The answer must consist solely of the lines from the one containing "STEPPER pin IN1: D9 -> D5" through the last line of the records, set down exactly and without any pictures.

········

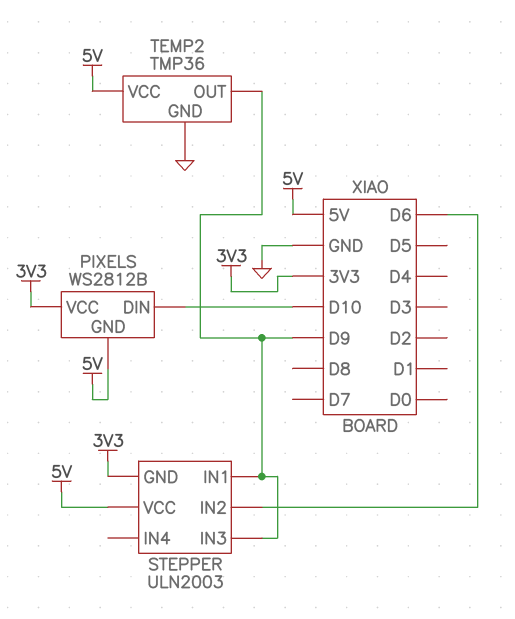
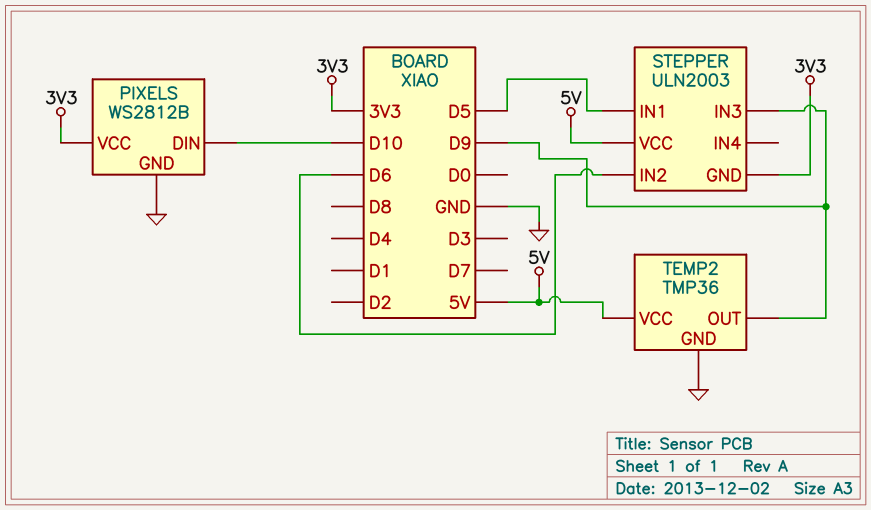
PIXELS pin GND: 5V -> GND
STEPPER pin IN1: D9 -> D5

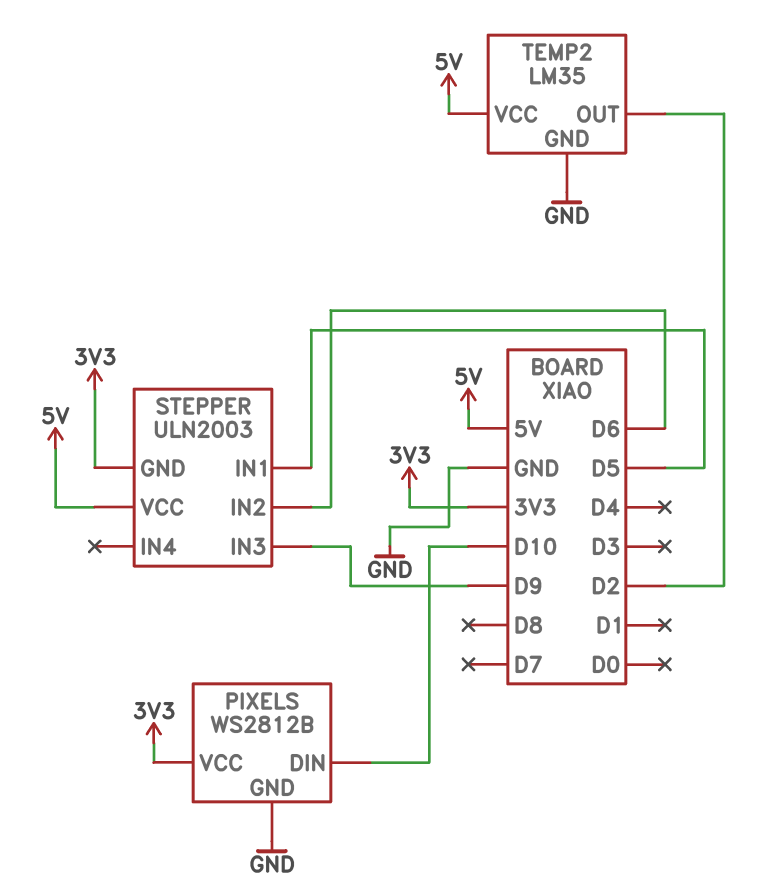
TEMP2: TMP36 -> LM35
TEMP2 pin OUT: D9 -> D2

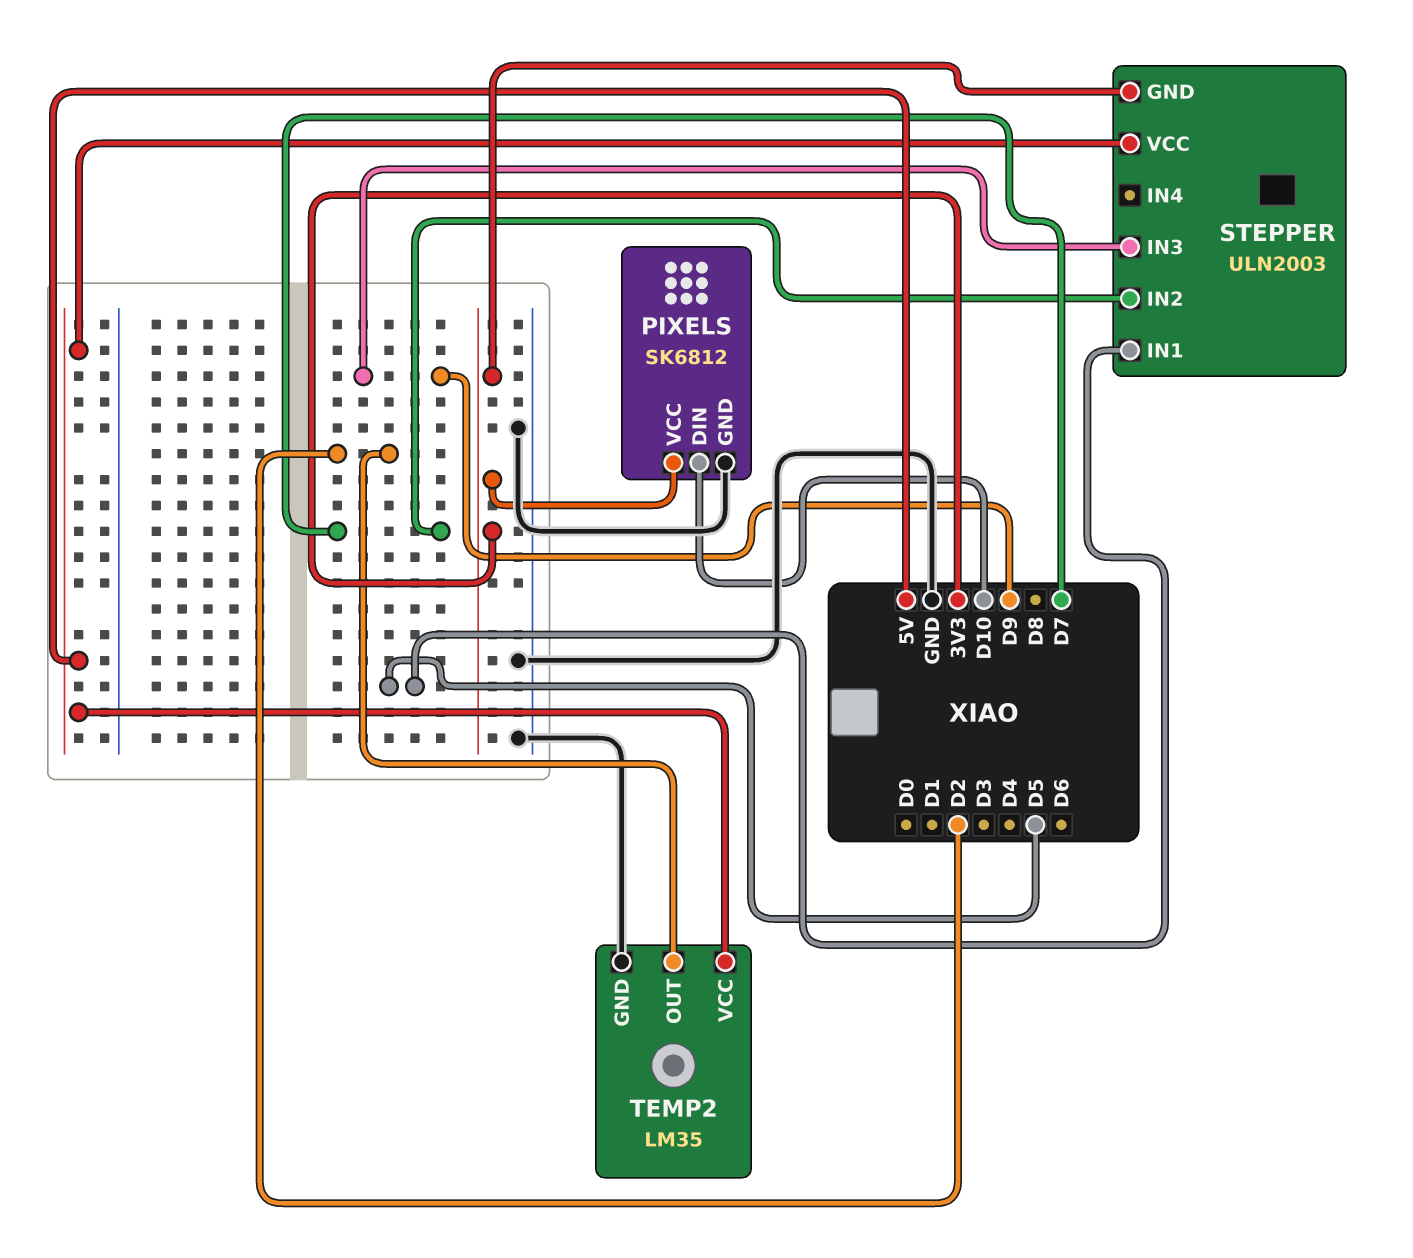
PIXELS: WS2812B -> SK6812
STEPPER pin IN2: D6 -> D7

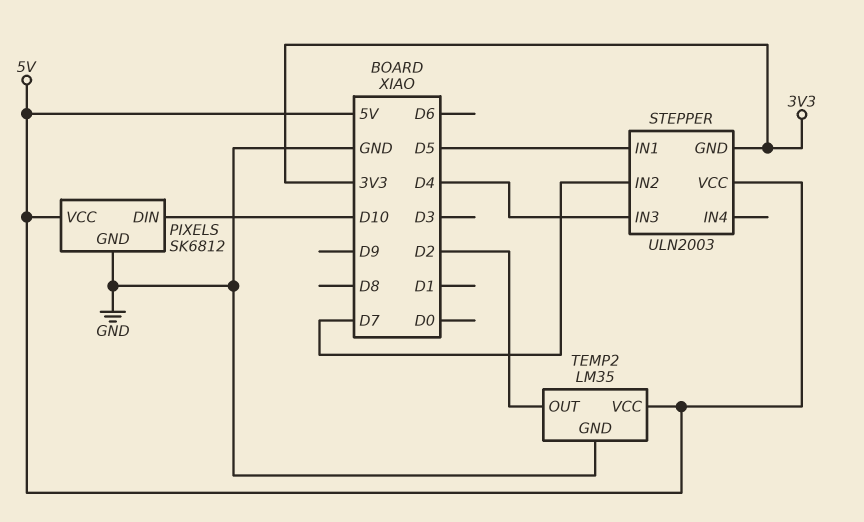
PIXELS pin VCC: 3V3 -> 5V
STEPPER pin IN3: D9 -> D4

········

* [Output for this exercise]:
STEPPER pin IN1: D9 -> D5

TEMP2: TMP36 -> LM35
TEMP2 pin OUT: D9 -> D2

PIXELS: WS2812B -> SK6812
STEPPER pin IN2: D6 -> D7

PIXELS pin VCC: 3V3 -> 5V
STEPPER pin IN3: D9 -> D4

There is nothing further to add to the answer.